This task calls for every entry below to be repeated exactly.

*** GIVEN RECORDS ***

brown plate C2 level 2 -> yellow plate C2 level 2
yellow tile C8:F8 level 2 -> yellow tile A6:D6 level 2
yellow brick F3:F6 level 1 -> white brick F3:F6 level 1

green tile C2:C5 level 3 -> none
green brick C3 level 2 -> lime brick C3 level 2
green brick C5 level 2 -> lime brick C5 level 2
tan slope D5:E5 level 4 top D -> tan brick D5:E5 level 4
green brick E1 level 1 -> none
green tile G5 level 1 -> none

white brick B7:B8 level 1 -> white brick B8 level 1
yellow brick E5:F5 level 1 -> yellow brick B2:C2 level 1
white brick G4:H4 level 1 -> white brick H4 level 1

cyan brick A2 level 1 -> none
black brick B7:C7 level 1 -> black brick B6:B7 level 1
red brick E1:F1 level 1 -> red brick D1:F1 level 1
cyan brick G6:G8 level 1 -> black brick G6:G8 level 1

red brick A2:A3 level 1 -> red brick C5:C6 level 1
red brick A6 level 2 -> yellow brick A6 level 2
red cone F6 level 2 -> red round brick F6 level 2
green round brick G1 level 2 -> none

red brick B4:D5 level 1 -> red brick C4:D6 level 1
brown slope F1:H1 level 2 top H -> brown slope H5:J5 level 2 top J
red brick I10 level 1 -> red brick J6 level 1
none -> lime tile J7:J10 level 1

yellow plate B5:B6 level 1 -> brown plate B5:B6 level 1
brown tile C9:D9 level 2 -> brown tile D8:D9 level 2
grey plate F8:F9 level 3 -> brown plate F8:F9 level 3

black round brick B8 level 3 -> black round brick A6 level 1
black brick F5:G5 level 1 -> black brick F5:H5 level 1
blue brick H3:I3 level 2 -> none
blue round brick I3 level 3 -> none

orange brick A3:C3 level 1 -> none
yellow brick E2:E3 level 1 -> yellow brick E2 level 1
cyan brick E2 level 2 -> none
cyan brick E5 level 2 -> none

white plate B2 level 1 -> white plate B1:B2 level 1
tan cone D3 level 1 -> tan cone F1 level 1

*** End of GIVEN RECORDS ***

**SOLUTION BELOW:**
brown plate C2 level 2 -> yellow plate C2 level 2
yellow tile C8:F8 level 2 -> yellow tile A6:D6 level 2
yellow brick F3:F6 level 1 -> white brick F3:F6 level 1

green tile C2:C5 level 3 -> none
green brick C3 level 2 -> lime brick C3 level 2
green brick C5 level 2 -> lime brick C5 level 2
tan slope D5:E5 level 4 top D -> tan brick D5:E5 level 4
green brick E1 level 1 -> none
green tile G5 level 1 -> none

white brick B7:B8 level 1 -> white brick B8 level 1
yellow brick E5:F5 level 1 -> yellow brick B2:C2 level 1
white brick G4:H4 level 1 -> white brick H4 level 1

cyan brick A2 level 1 -> none
black brick B7:C7 level 1 -> black brick B6:B7 level 1
red brick E1:F1 level 1 -> red brick D1:F1 level 1
cyan brick G6:G8 level 1 -> black brick G6:G8 level 1

red brick A2:A3 level 1 -> red brick C5:C6 level 1
red brick A6 level 2 -> yellow brick A6 level 2
red cone F6 level 2 -> red round brick F6 level 2
green round brick G1 level 2 -> none

red brick B4:D5 level 1 -> red brick C4:D6 level 1
brown slope F1:H1 level 2 top H -> brown slope H5:J5 level 2 top J
red brick I10 level 1 -> red brick J6 level 1
none -> lime tile J7:J10 level 1

yellow plate B5:B6 level 1 -> brown plate B5:B6 level 1
brown tile C9:D9 level 2 -> brown tile D8:D9 level 2
grey plate F8:F9 level 3 -> brown plate F8:F9 level 3

black round brick B8 level 3 -> black round brick A6 level 1
black brick F5:G5 level 1 -> black brick F5:H5 level 1
blue brick H3:I3 level 2 -> none
blue round brick I3 level 3 -> none

orange brick A3:C3 level 1 -> none
yellow brick E2:E3 level 1 -> yellow brick E2 level 1
cyan brick E2 level 2 -> none
cyan brick E5 level 2 -> none

white plate B2 level 1 -> white plate B1:B2 level 1
tan cone D3 level 1 -> tan cone F1 level 1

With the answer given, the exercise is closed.